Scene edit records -
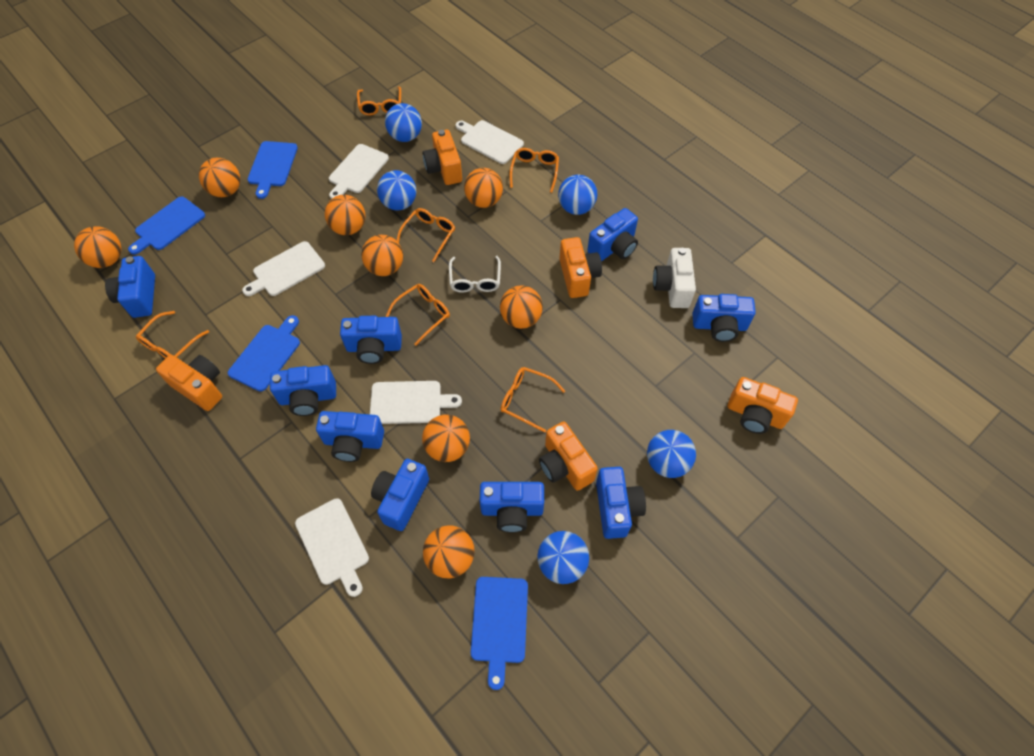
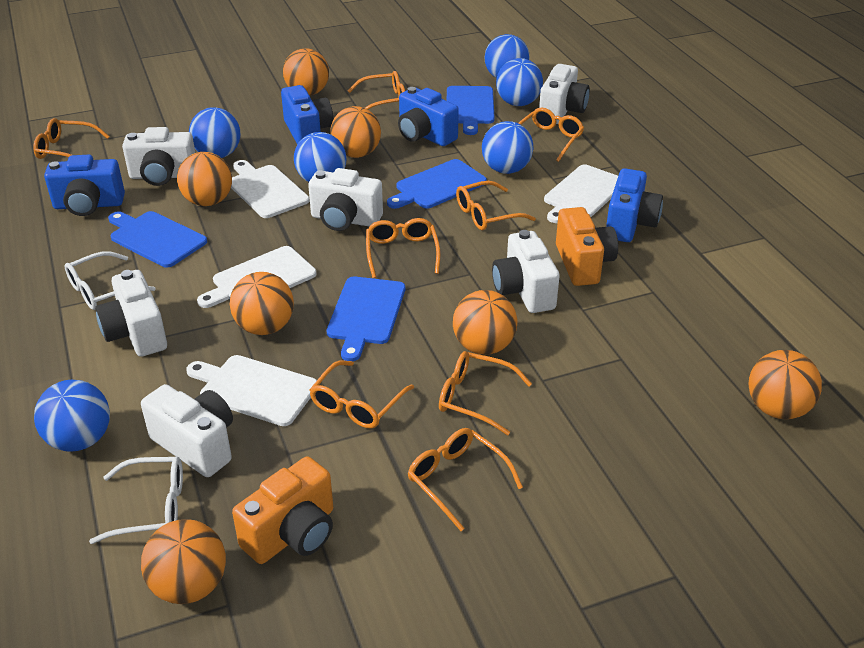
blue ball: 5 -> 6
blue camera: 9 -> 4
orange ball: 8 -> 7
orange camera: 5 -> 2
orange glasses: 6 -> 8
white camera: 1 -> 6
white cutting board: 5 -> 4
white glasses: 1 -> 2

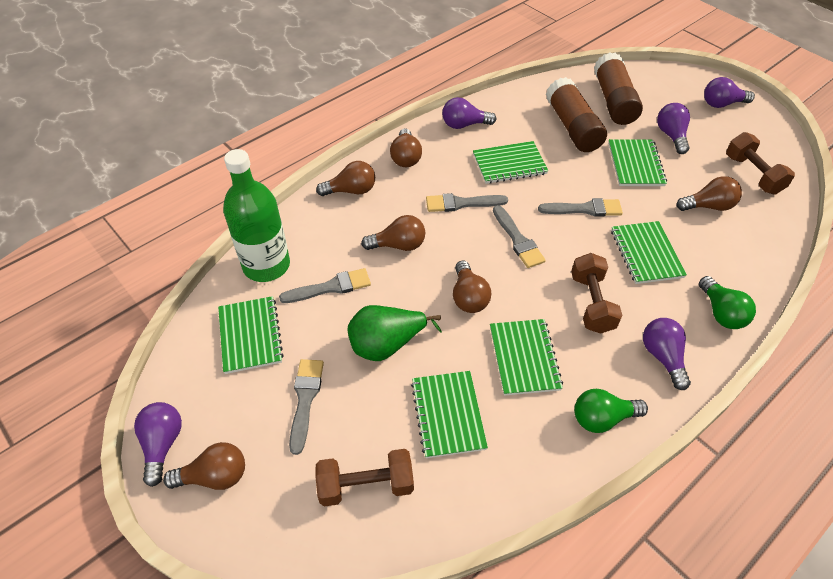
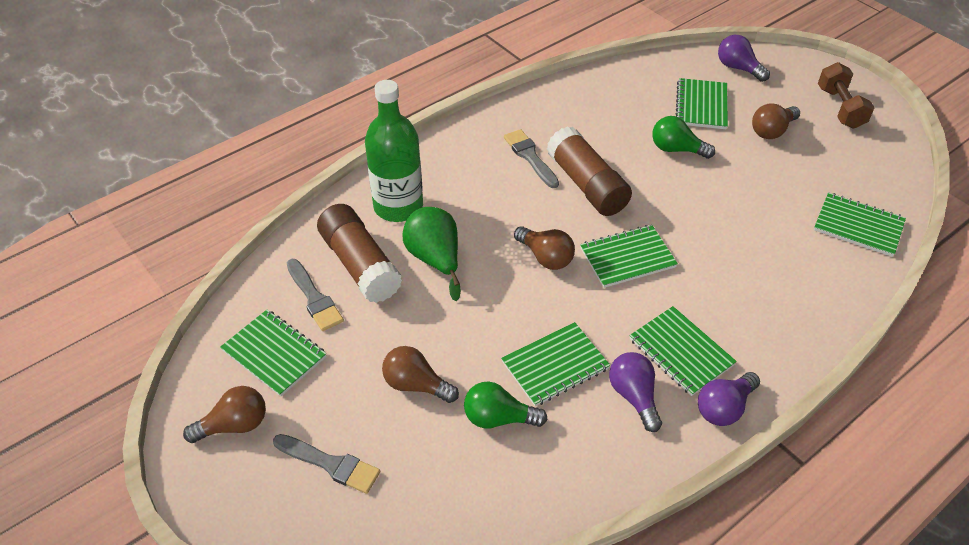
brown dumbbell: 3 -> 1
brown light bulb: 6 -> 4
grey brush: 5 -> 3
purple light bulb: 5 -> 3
...
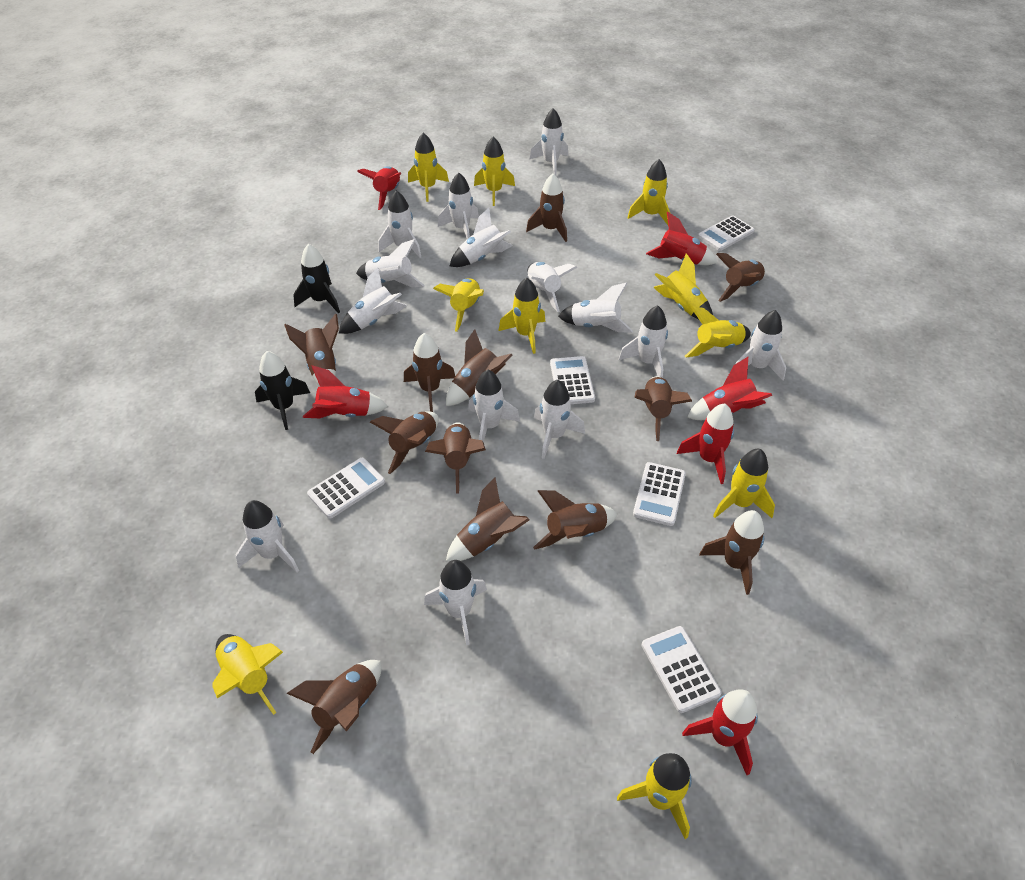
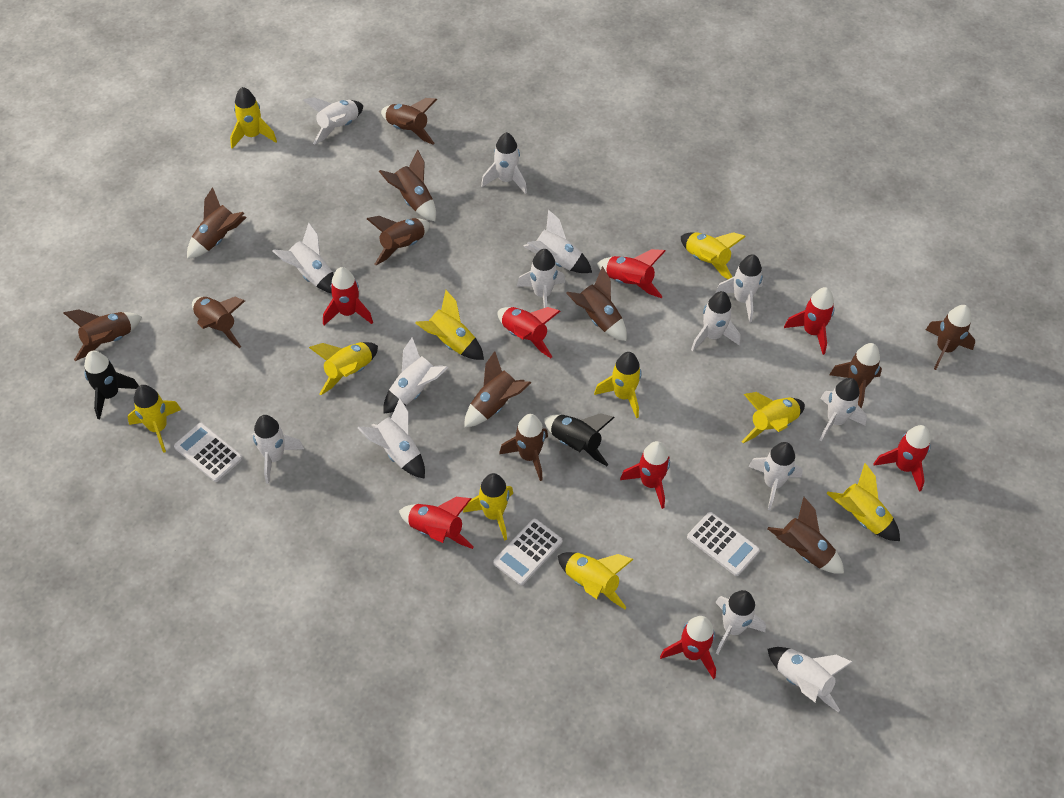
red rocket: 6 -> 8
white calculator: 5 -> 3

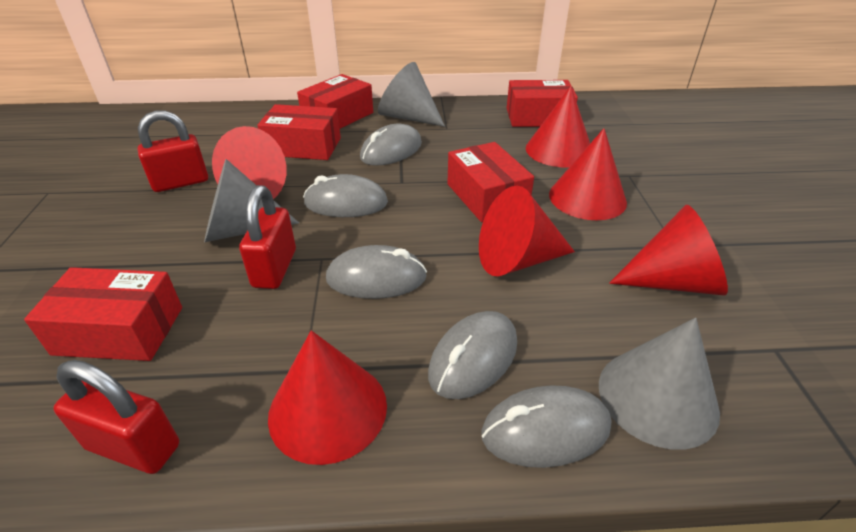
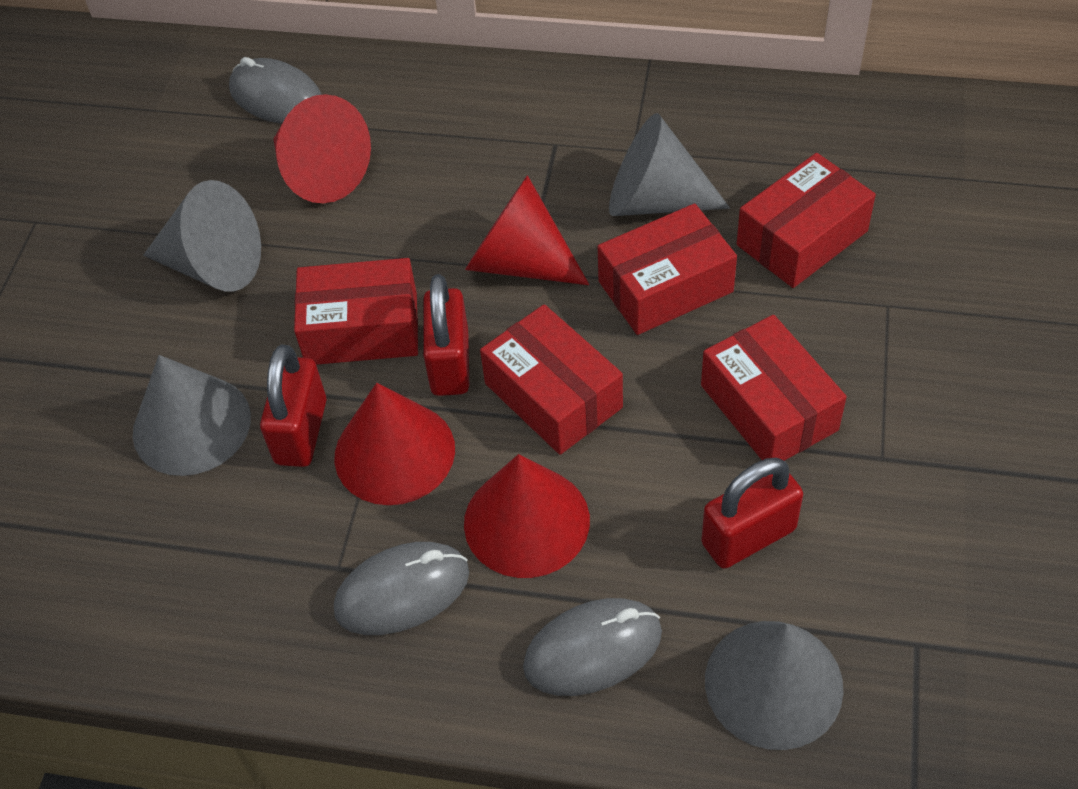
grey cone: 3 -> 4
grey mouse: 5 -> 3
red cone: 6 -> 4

WORK REQUEST - Every line above in the stretch from the one with "white camera: 1 -> 6" through the one with "purple light bulb: 5 -> 3" is to be transcribed exactly, ends included. No picture is copied.

EXERCISE OUTPUT -
white camera: 1 -> 6
white cutting board: 5 -> 4
white glasses: 1 -> 2

brown dumbbell: 3 -> 1
brown light bulb: 6 -> 4
grey brush: 5 -> 3
purple light bulb: 5 -> 3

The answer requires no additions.